== SUPPLIED MATERIAL ==

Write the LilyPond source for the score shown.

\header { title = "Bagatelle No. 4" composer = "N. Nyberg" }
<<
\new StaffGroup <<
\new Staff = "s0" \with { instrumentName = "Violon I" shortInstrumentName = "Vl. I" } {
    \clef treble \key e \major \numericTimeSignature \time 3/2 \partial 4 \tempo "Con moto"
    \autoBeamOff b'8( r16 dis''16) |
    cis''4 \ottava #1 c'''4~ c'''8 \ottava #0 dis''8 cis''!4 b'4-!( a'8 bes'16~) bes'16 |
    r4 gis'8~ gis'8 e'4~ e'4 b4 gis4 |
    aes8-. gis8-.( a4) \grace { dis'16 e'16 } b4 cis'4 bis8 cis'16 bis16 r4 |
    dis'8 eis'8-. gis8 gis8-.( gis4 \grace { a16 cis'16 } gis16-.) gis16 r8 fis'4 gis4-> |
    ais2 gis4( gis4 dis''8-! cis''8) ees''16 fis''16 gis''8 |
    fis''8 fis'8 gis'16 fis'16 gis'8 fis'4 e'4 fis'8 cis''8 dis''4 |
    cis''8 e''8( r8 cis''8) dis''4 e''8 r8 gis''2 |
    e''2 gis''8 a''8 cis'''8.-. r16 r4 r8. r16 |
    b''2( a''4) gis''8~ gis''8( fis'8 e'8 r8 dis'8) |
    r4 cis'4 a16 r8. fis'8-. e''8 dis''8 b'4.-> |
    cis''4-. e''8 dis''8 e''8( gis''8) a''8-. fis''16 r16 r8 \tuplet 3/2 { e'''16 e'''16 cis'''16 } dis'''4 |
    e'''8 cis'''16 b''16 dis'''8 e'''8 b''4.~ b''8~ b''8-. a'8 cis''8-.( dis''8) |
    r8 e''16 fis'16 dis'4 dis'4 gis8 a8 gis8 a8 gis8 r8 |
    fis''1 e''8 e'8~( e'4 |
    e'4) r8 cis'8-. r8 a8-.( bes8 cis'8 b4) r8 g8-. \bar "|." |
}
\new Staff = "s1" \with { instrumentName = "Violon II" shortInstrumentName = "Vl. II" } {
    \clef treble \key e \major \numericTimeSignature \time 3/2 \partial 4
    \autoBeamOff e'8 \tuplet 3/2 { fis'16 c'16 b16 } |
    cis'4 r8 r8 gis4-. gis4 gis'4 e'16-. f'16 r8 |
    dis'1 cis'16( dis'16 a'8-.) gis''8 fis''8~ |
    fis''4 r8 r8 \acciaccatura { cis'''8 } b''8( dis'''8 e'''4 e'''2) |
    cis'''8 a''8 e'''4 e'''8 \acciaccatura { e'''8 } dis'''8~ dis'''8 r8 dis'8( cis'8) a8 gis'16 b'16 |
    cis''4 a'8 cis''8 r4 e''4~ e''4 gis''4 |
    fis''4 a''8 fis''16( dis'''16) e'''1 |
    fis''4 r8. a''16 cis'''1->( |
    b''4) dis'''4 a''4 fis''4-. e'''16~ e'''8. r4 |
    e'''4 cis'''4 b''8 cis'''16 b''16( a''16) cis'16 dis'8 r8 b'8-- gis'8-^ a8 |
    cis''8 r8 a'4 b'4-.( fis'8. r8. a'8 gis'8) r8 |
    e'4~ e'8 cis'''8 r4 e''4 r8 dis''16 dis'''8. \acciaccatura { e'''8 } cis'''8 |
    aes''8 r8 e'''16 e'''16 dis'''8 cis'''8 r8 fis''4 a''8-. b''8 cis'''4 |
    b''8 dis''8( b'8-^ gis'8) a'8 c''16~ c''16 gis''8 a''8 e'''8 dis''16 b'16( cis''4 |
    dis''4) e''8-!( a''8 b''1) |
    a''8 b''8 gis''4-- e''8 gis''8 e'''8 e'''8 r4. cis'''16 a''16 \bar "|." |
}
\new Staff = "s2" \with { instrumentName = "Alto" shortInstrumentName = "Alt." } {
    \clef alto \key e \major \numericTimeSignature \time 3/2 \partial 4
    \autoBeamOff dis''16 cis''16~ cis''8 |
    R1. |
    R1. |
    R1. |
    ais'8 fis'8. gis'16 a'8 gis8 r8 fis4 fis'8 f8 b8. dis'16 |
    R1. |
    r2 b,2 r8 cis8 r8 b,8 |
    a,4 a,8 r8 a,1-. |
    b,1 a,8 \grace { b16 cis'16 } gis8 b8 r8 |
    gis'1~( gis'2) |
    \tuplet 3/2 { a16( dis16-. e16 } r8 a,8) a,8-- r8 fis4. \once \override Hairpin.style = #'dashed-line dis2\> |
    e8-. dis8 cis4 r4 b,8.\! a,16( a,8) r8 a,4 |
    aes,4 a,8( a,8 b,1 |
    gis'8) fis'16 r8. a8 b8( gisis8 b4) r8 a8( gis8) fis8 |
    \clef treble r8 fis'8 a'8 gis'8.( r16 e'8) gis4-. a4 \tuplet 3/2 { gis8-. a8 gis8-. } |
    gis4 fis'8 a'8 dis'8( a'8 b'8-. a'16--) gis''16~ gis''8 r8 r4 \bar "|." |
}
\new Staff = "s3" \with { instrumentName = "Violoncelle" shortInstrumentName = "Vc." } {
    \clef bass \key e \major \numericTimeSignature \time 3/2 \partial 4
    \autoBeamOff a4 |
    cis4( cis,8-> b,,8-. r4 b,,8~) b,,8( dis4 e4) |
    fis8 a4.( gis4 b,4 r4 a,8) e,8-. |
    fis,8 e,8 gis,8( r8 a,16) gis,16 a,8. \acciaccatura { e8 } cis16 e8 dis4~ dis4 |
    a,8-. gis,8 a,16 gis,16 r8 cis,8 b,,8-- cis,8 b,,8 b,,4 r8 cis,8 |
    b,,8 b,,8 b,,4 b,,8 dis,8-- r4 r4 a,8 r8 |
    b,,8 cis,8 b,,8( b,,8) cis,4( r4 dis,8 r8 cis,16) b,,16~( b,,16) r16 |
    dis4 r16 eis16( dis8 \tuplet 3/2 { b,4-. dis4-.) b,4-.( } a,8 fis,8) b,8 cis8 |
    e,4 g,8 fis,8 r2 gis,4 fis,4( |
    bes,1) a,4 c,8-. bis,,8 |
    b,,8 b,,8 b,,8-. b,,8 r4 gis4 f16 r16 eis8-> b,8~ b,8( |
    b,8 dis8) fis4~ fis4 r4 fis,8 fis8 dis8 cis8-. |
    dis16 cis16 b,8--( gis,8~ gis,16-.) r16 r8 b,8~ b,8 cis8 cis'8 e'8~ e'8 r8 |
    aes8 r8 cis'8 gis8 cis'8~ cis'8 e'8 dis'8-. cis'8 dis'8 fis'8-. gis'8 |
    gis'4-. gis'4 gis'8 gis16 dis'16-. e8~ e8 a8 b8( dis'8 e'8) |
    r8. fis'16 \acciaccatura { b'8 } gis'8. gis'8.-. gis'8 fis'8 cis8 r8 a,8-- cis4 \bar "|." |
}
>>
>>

== YOUR TASK ==
Which lines in the entries above contain the string "instrumentName"? Pull out each one in full.

== FINISHED ANSWER ==
\new Staff = "s0" \with { instrumentName = "Violon I" shortInstrumentName = "Vl. I" } {
\new Staff = "s1" \with { instrumentName = "Violon II" shortInstrumentName = "Vl. II" } {
\new Staff = "s2" \with { instrumentName = "Alto" shortInstrumentName = "Alt." } {
\new Staff = "s3" \with { instrumentName = "Violoncelle" shortInstrumentName = "Vc." } {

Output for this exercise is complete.